---- Available data
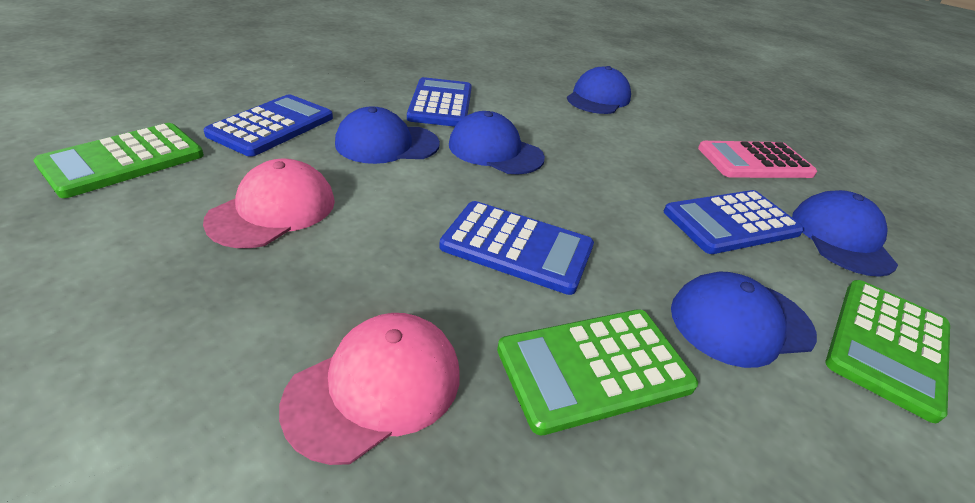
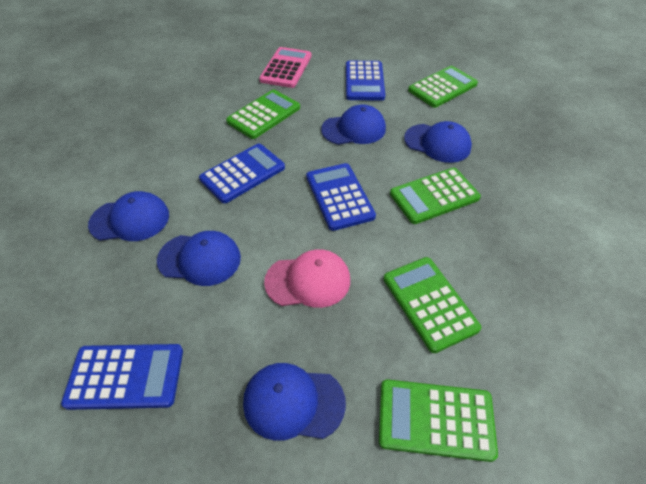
green calculator: 3 -> 5
pink cap: 2 -> 1

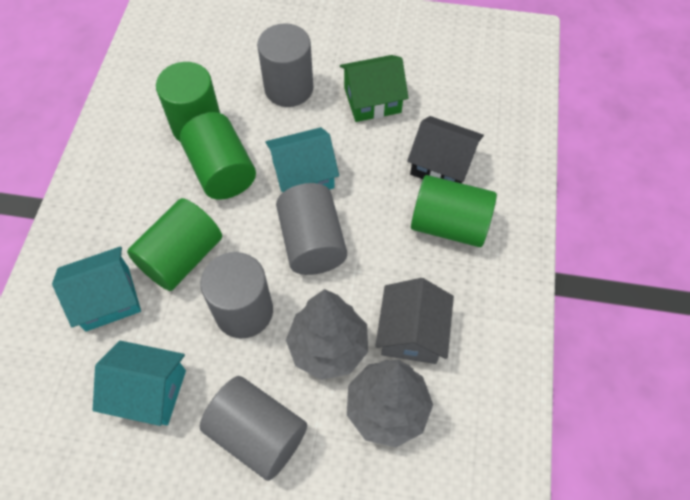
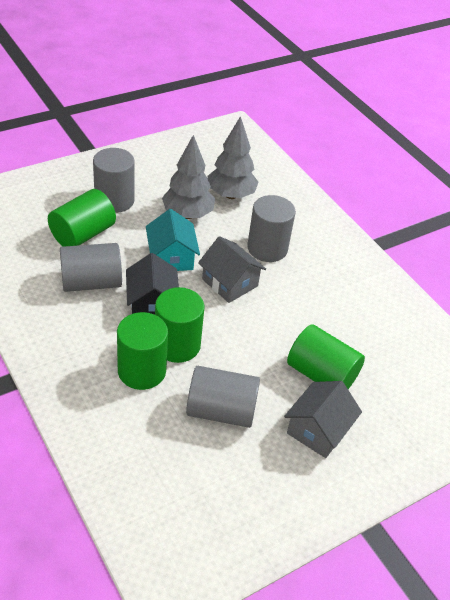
green house: 1 -> 0
grey house: 1 -> 2
turquoise house: 3 -> 1

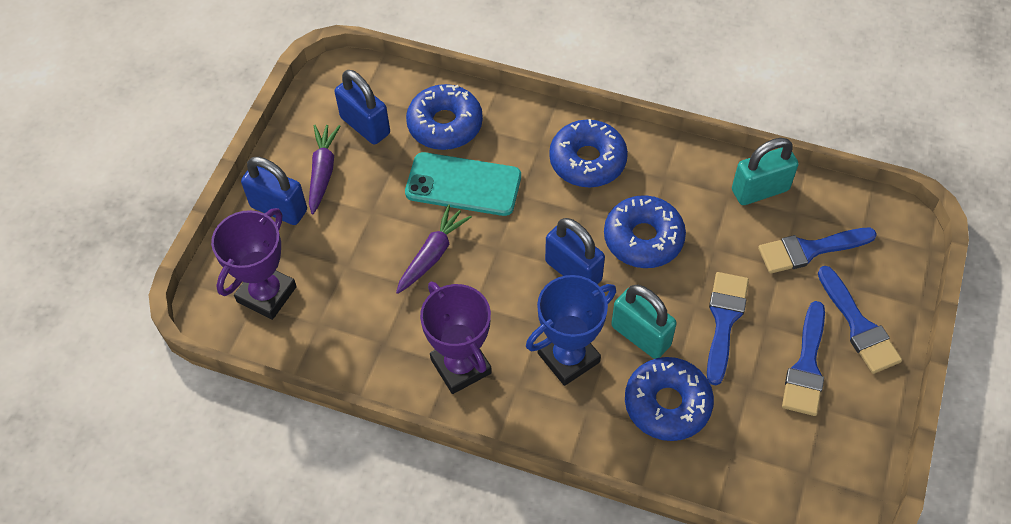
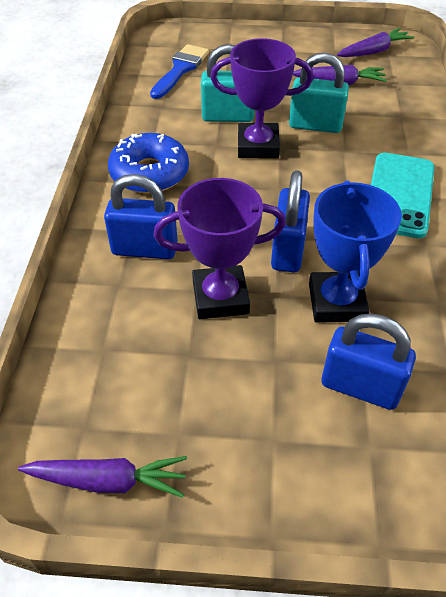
blue brush: 4 -> 1
blue donut: 4 -> 1
purple carrot: 2 -> 3

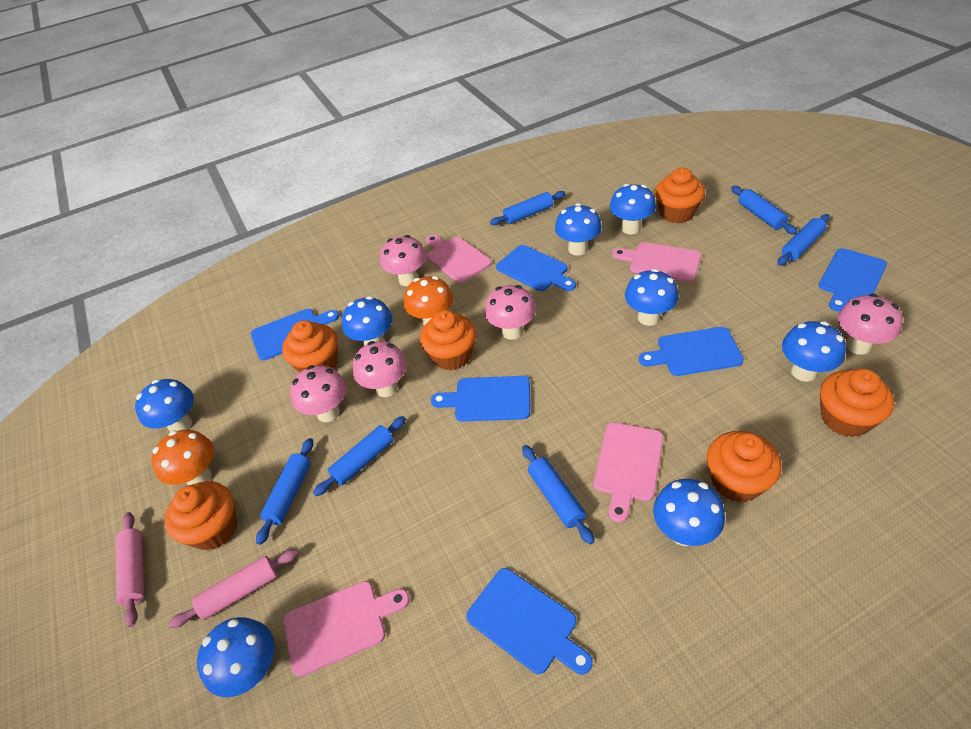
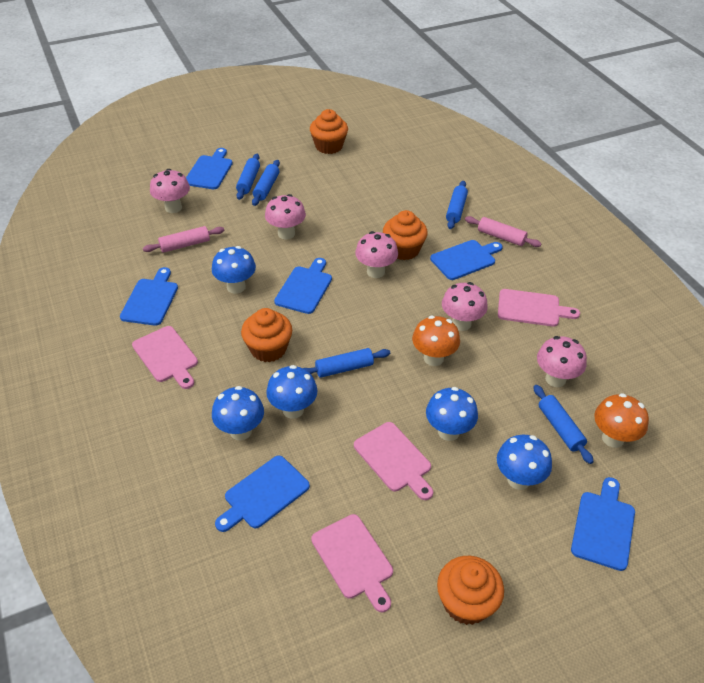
blue mushroom: 8 -> 5
blue rolling pin: 6 -> 5
orange cupcake: 6 -> 4

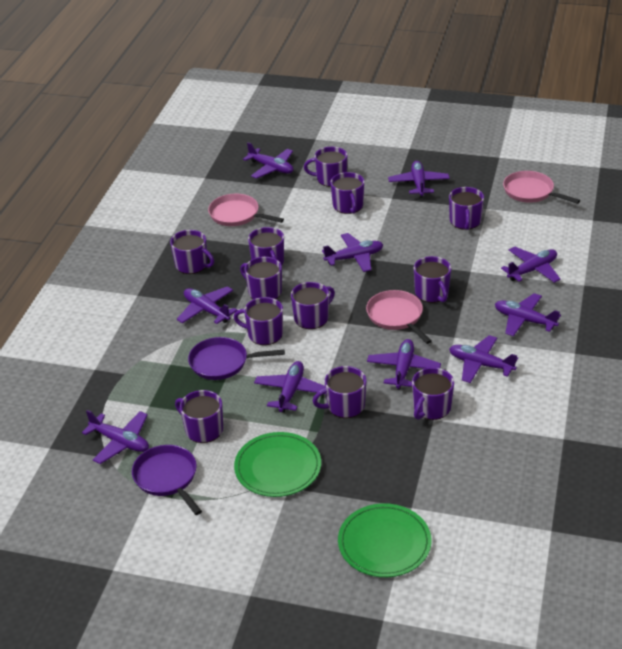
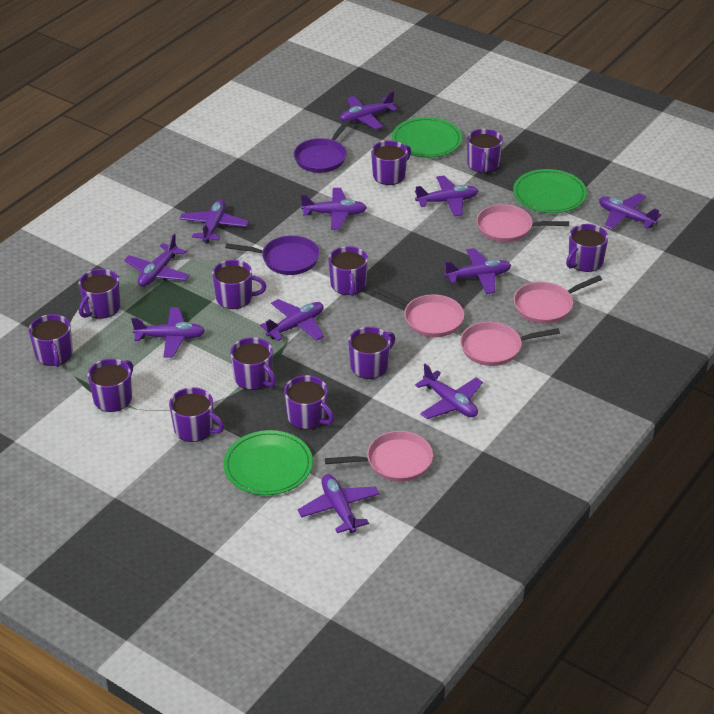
green plate: 2 -> 3
pink pan: 3 -> 5
purple plane: 10 -> 11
--------
Prompt
Quote verbatim every line starting at the line that contains "orange cupcake: 6 -> 4" and ending with the last line of the records; omit all pictures.

Worked solution
orange cupcake: 6 -> 4

green plate: 2 -> 3
pink pan: 3 -> 5
purple plane: 10 -> 11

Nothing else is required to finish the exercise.